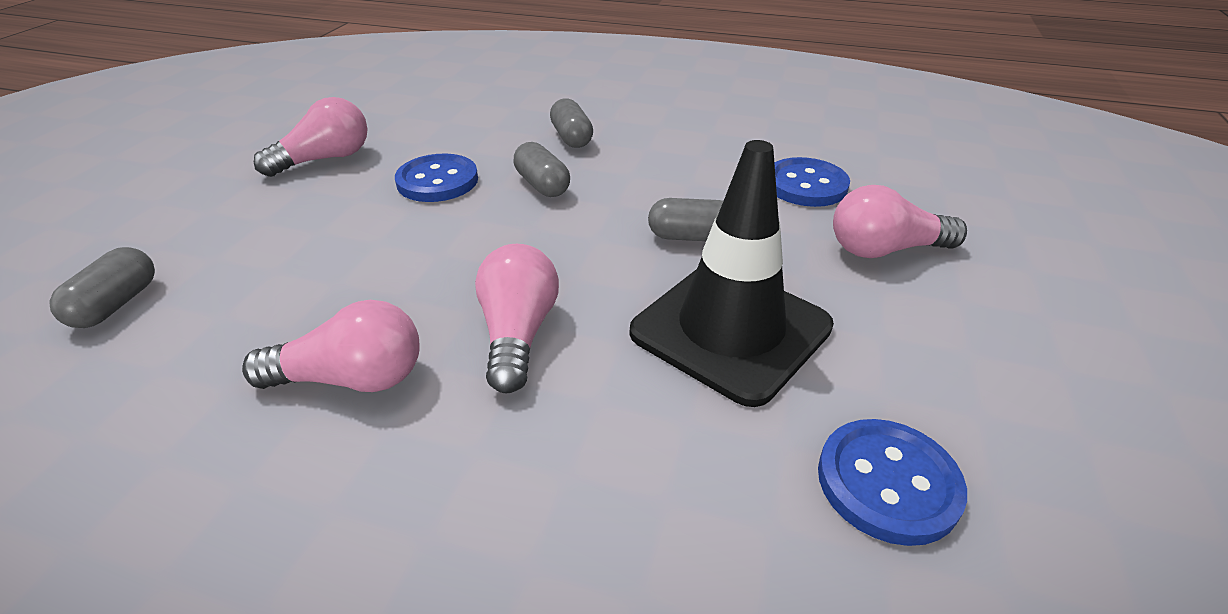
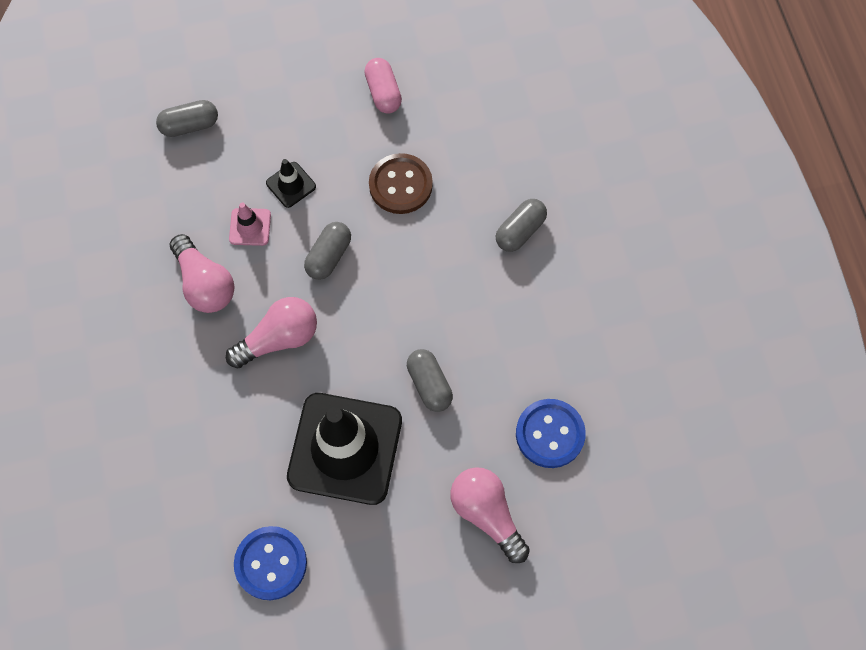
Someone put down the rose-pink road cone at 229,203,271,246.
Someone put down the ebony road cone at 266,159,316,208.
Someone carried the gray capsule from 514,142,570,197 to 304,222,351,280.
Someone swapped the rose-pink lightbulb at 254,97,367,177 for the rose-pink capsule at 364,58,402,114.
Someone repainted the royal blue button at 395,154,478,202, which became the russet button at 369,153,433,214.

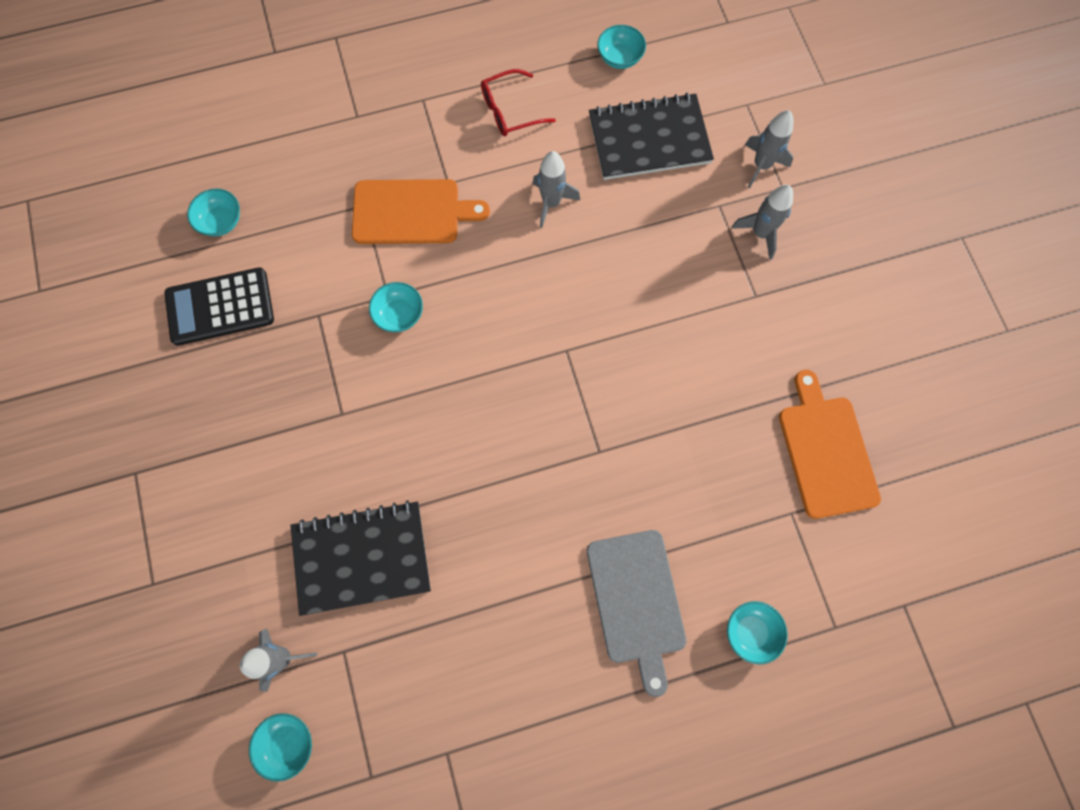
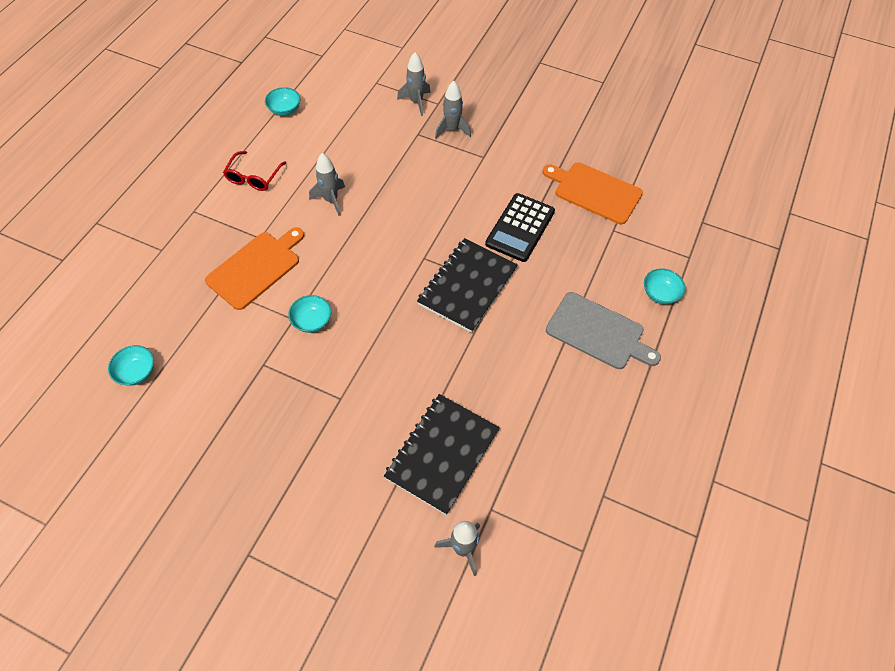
Someone took away the turquoise serving bowl at 249,713,312,782.
Someone carried the ebony adding machine from 164,267,274,346 to 485,193,555,262.
Someone carried the ebony exercise book from 589,93,714,180 to 417,238,518,333.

WHAT IS BEING ASKED: Tally up the lines holding the string "cone" in this listing, and report the total alone.

OUTPUT FOR THIS EXERCISE: 2